• _DIRECTIONS_:
What follows is a set of records; restate each one word for word and drop the pictures.

· · ·

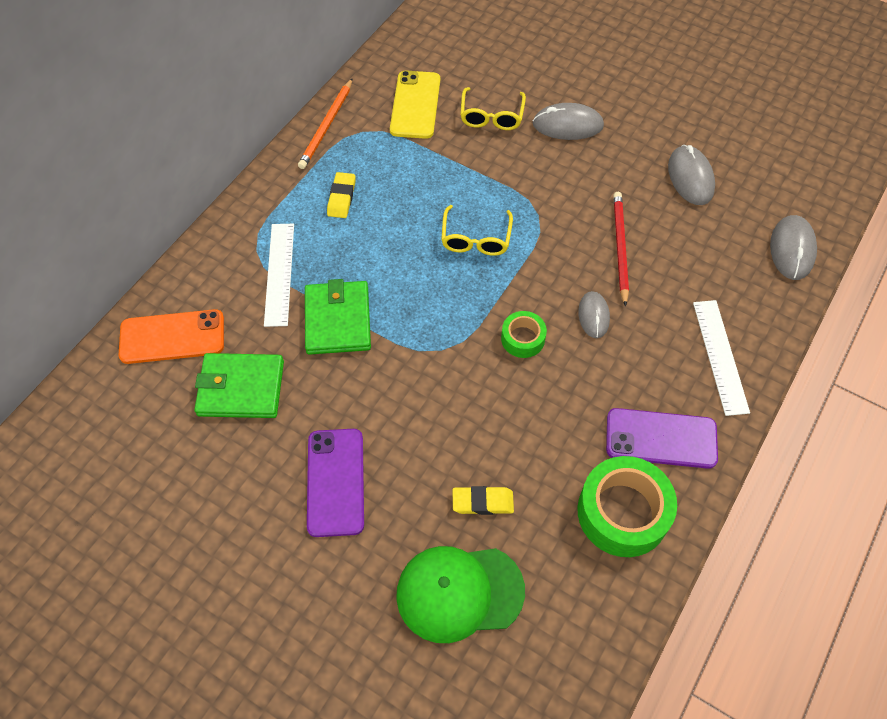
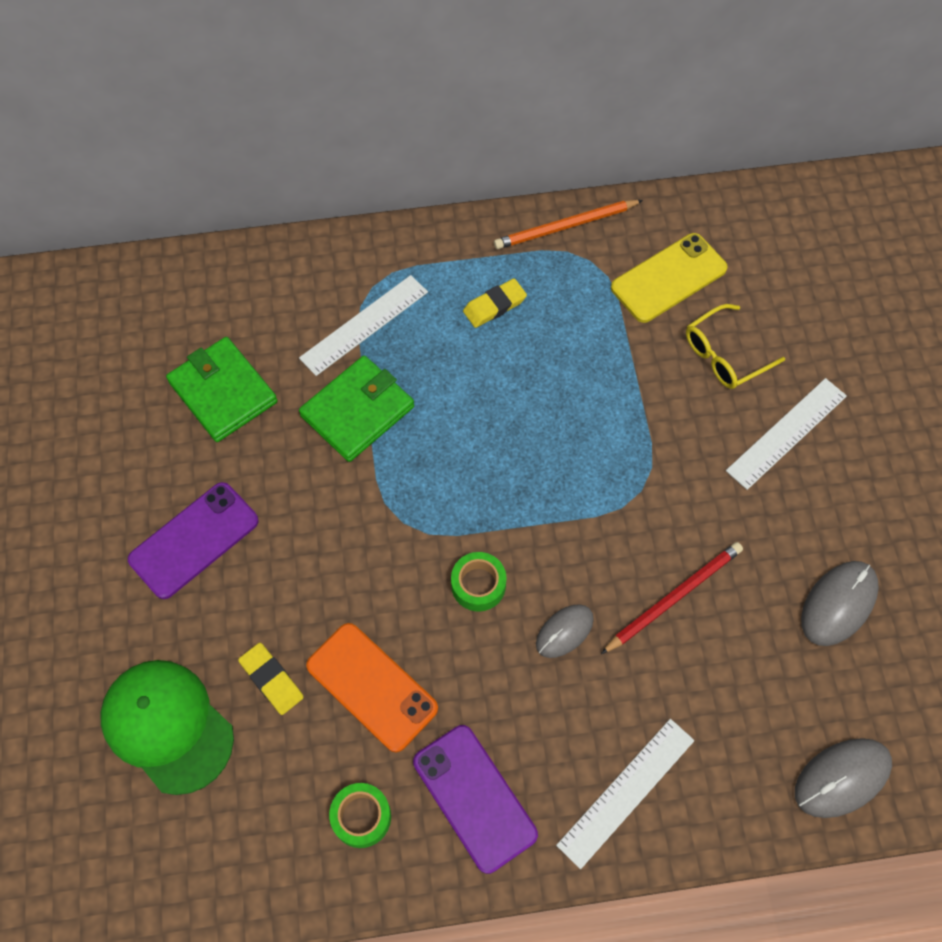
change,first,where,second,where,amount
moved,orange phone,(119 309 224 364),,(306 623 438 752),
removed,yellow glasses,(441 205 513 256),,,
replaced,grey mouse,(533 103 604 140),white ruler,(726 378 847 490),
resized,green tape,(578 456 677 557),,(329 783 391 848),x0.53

· · ·

• _FINISHED TASK_:
change,first,where,second,where,amount
moved,orange phone,(119 309 224 364),,(306 623 438 752),
removed,yellow glasses,(441 205 513 256),,,
replaced,grey mouse,(533 103 604 140),white ruler,(726 378 847 490),
resized,green tape,(578 456 677 557),,(329 783 391 848),x0.53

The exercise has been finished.